What to work on:
Once the line holding "none -> tan 1x4 plate [552,252,610,374]" is found in the listing below, write it out and each later line exactly, up to and including the one holding "black 1x1 cone [495,259,531,319] -> none".

Available data:
☆ ☆ ☆ ☆ ☆ ☆ ☆

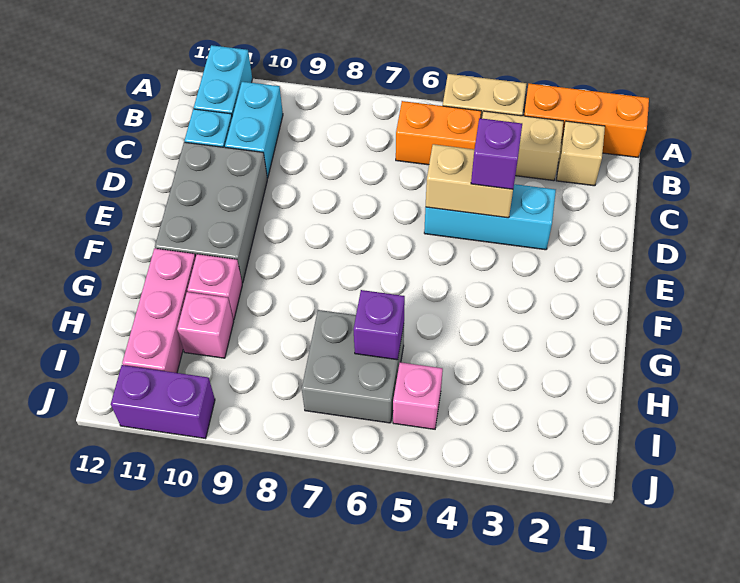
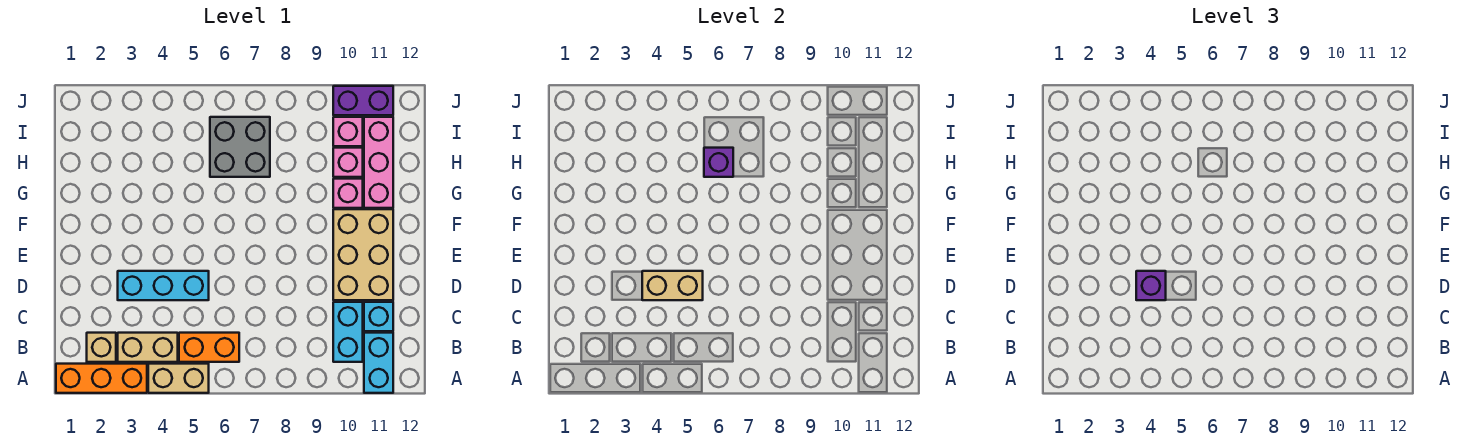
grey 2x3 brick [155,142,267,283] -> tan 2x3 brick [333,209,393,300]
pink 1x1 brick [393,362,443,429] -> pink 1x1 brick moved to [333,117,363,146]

☆ ☆ ☆ ☆ ☆ ☆ ☆

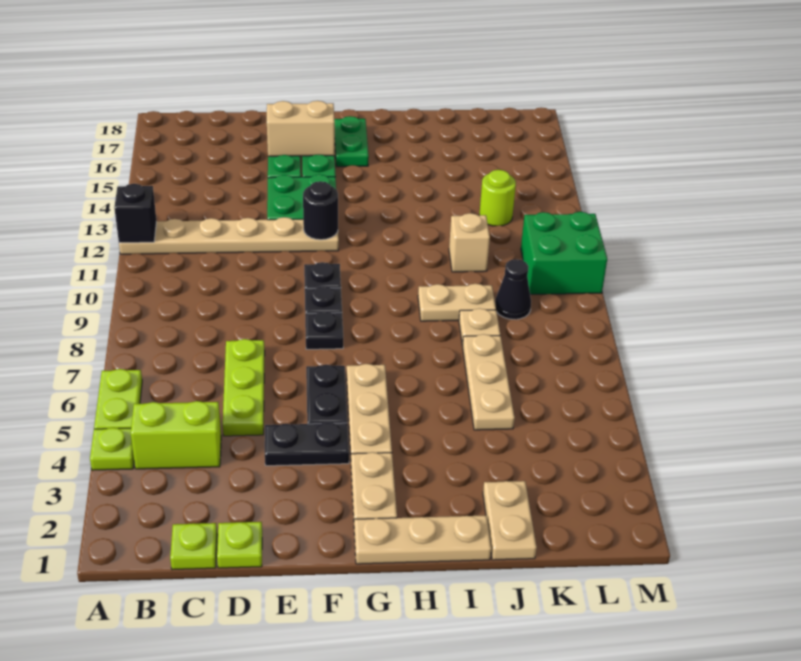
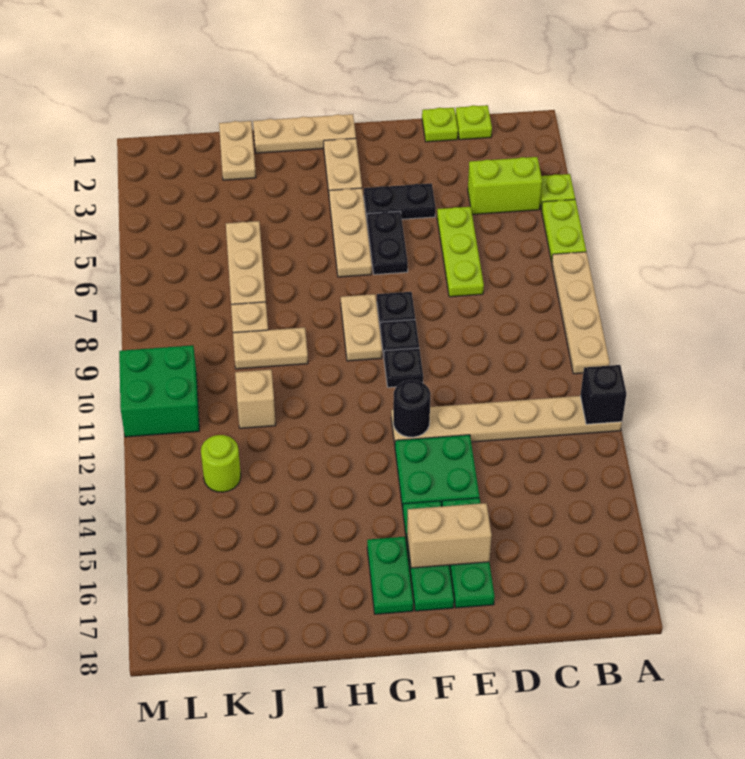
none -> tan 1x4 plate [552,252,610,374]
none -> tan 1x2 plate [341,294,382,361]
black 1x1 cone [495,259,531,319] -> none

☆ ☆ ☆ ☆ ☆ ☆ ☆

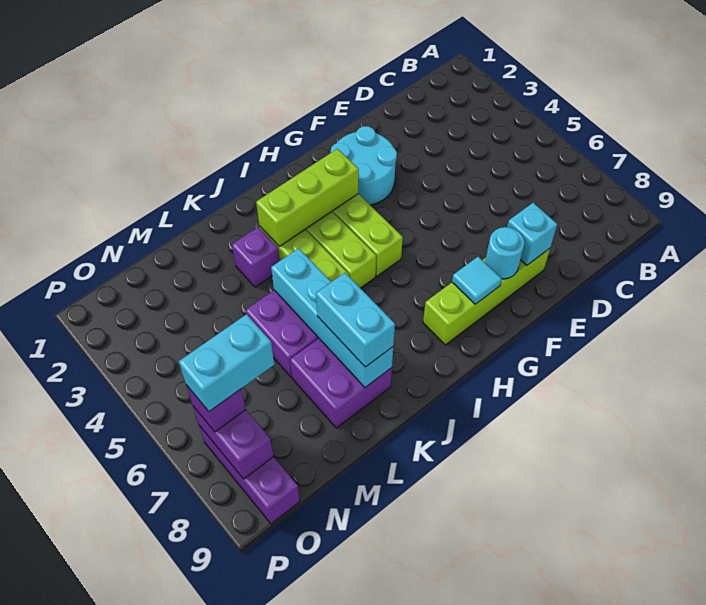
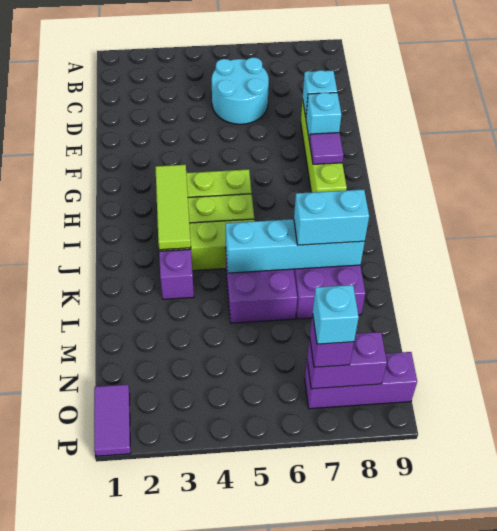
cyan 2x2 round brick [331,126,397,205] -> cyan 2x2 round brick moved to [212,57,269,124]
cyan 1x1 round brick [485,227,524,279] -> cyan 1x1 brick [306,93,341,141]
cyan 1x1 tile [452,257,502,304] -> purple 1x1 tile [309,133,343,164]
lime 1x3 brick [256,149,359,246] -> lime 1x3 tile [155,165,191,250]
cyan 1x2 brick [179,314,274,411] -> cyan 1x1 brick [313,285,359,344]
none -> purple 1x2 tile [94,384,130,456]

☆ ☆ ☆ ☆ ☆ ☆ ☆

The completed task:
none -> tan 1x4 plate [552,252,610,374]
none -> tan 1x2 plate [341,294,382,361]
black 1x1 cone [495,259,531,319] -> none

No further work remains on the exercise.